Segment Start: Data
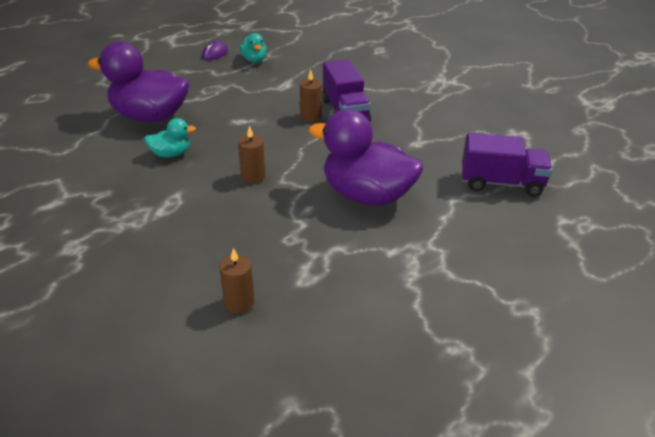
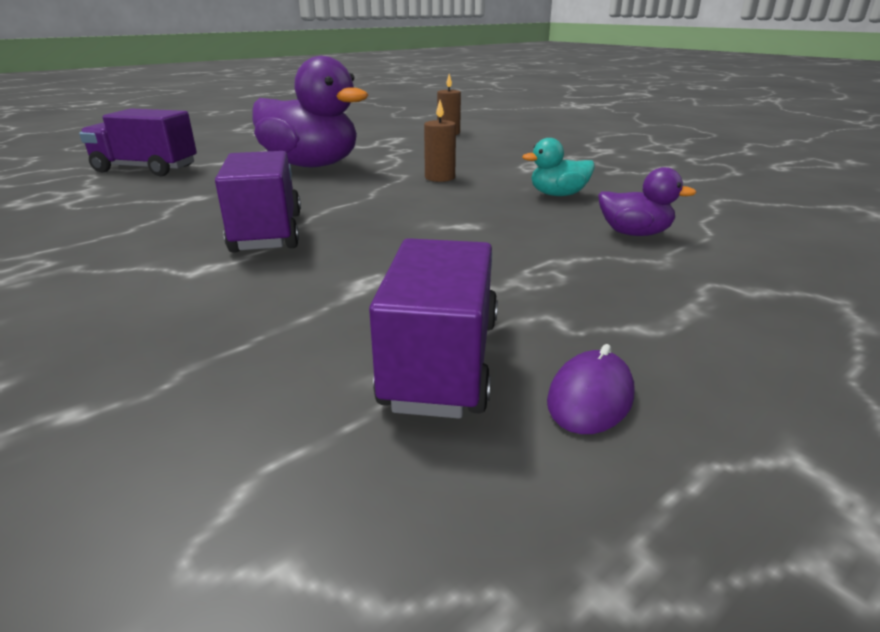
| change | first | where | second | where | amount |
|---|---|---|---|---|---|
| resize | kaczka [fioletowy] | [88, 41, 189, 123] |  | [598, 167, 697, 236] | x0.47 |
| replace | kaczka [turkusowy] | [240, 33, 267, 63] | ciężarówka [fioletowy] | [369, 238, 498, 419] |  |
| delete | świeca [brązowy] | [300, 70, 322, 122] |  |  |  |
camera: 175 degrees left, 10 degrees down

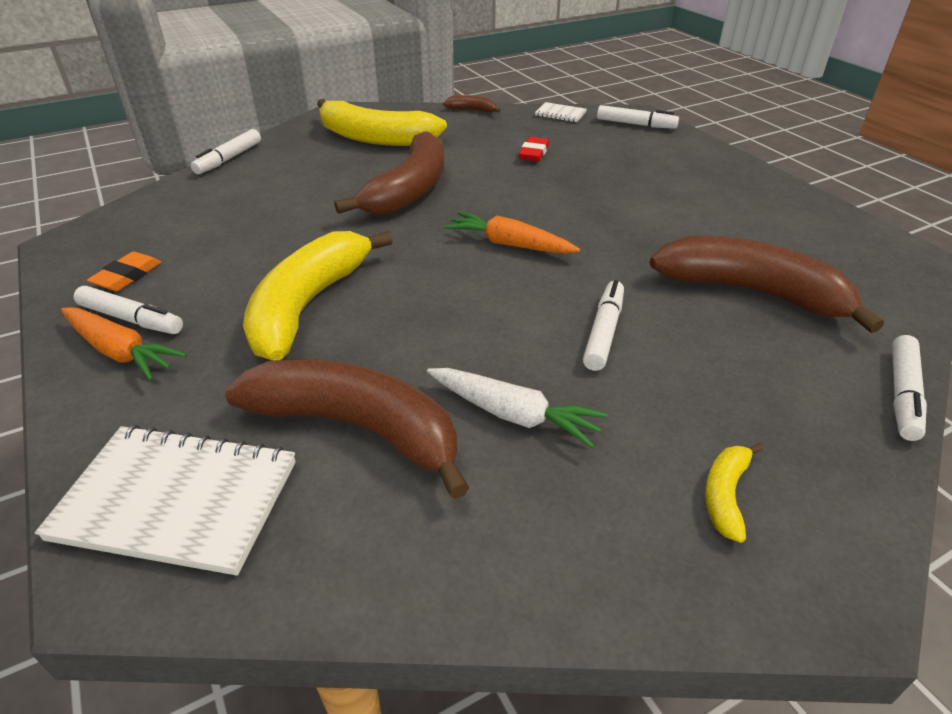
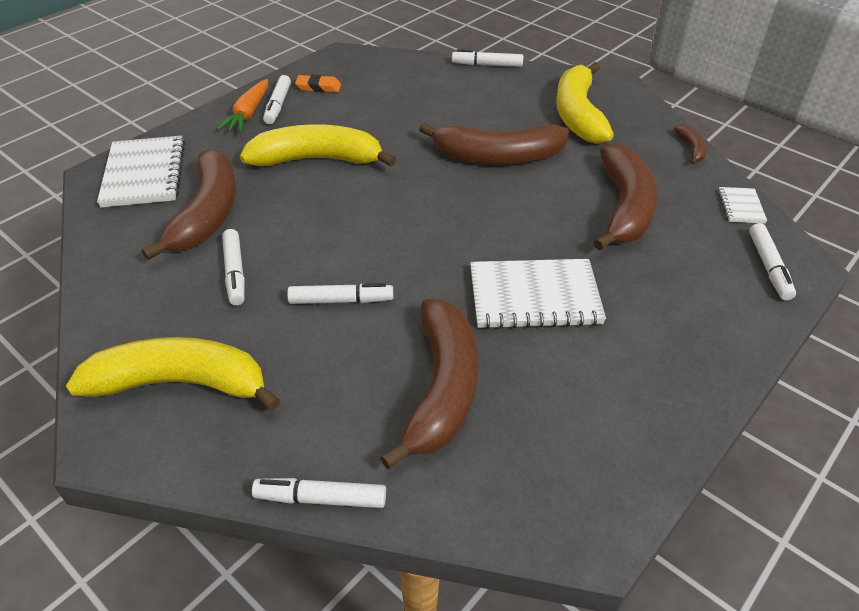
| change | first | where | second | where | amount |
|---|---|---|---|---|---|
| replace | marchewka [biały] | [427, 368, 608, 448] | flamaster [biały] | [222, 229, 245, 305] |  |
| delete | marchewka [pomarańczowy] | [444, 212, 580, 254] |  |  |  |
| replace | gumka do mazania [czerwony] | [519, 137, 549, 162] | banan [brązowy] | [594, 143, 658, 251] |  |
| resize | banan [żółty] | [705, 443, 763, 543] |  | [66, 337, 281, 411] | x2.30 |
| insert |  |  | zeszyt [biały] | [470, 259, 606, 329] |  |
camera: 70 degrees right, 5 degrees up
Segment End: Data
▸ **Task objective**:
Repeat the listing verbatim. Skip the pictures.

▸ **Result of the exercise**:
| change | first | where | second | where | amount |
|---|---|---|---|---|---|
| resize | kaczka [fioletowy] | [88, 41, 189, 123] |  | [598, 167, 697, 236] | x0.47 |
| replace | kaczka [turkusowy] | [240, 33, 267, 63] | ciężarówka [fioletowy] | [369, 238, 498, 419] |  |
| delete | świeca [brązowy] | [300, 70, 322, 122] |  |  |  |
camera: 175 degrees left, 10 degrees down

| change | first | where | second | where | amount |
|---|---|---|---|---|---|
| replace | marchewka [biały] | [427, 368, 608, 448] | flamaster [biały] | [222, 229, 245, 305] |  |
| delete | marchewka [pomarańczowy] | [444, 212, 580, 254] |  |  |  |
| replace | gumka do mazania [czerwony] | [519, 137, 549, 162] | banan [brązowy] | [594, 143, 658, 251] |  |
| resize | banan [żółty] | [705, 443, 763, 543] |  | [66, 337, 281, 411] | x2.30 |
| insert |  |  | zeszyt [biały] | [470, 259, 606, 329] |  |
camera: 70 degrees right, 5 degrees up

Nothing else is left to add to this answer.